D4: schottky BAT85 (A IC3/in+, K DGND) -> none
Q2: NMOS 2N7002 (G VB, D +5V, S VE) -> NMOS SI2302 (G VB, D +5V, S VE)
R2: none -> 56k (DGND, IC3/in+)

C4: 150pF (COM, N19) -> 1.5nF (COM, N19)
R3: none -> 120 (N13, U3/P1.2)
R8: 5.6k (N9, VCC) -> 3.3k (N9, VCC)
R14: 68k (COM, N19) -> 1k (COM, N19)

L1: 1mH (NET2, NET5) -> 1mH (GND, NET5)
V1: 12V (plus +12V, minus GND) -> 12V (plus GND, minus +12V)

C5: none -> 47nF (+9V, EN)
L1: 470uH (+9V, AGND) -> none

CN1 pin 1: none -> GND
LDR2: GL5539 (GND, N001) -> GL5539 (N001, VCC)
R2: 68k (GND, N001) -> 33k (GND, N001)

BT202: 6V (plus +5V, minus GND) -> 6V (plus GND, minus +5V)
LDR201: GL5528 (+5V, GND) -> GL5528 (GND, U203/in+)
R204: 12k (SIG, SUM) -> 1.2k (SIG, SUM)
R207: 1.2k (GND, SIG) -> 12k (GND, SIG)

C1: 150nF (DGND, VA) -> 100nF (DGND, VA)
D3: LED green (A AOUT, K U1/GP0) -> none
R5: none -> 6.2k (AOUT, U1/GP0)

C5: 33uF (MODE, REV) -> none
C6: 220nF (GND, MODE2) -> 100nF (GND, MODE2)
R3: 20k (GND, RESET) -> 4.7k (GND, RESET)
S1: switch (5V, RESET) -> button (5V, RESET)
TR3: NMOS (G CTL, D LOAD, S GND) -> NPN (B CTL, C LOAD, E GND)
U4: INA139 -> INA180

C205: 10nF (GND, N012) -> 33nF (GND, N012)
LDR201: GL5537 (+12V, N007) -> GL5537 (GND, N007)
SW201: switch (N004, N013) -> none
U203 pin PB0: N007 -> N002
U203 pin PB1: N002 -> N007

**WORK REQUEST**.
Output every entry exactly as given.

**RESPONSE AREA**.
D4: schottky BAT85 (A IC3/in+, K DGND) -> none
Q2: NMOS 2N7002 (G VB, D +5V, S VE) -> NMOS SI2302 (G VB, D +5V, S VE)
R2: none -> 56k (DGND, IC3/in+)

C4: 150pF (COM, N19) -> 1.5nF (COM, N19)
R3: none -> 120 (N13, U3/P1.2)
R8: 5.6k (N9, VCC) -> 3.3k (N9, VCC)
R14: 68k (COM, N19) -> 1k (COM, N19)

L1: 1mH (NET2, NET5) -> 1mH (GND, NET5)
V1: 12V (plus +12V, minus GND) -> 12V (plus GND, minus +12V)

C5: none -> 47nF (+9V, EN)
L1: 470uH (+9V, AGND) -> none

CN1 pin 1: none -> GND
LDR2: GL5539 (GND, N001) -> GL5539 (N001, VCC)
R2: 68k (GND, N001) -> 33k (GND, N001)

BT202: 6V (plus +5V, minus GND) -> 6V (plus GND, minus +5V)
LDR201: GL5528 (+5V, GND) -> GL5528 (GND, U203/in+)
R204: 12k (SIG, SUM) -> 1.2k (SIG, SUM)
R207: 1.2k (GND, SIG) -> 12k (GND, SIG)

C1: 150nF (DGND, VA) -> 100nF (DGND, VA)
D3: LED green (A AOUT, K U1/GP0) -> none
R5: none -> 6.2k (AOUT, U1/GP0)

C5: 33uF (MODE, REV) -> none
C6: 220nF (GND, MODE2) -> 100nF (GND, MODE2)
R3: 20k (GND, RESET) -> 4.7k (GND, RESET)
S1: switch (5V, RESET) -> button (5V, RESET)
TR3: NMOS (G CTL, D LOAD, S GND) -> NPN (B CTL, C LOAD, E GND)
U4: INA139 -> INA180

C205: 10nF (GND, N012) -> 33nF (GND, N012)
LDR201: GL5537 (+12V, N007) -> GL5537 (GND, N007)
SW201: switch (N004, N013) -> none
U203 pin PB0: N007 -> N002
U203 pin PB1: N002 -> N007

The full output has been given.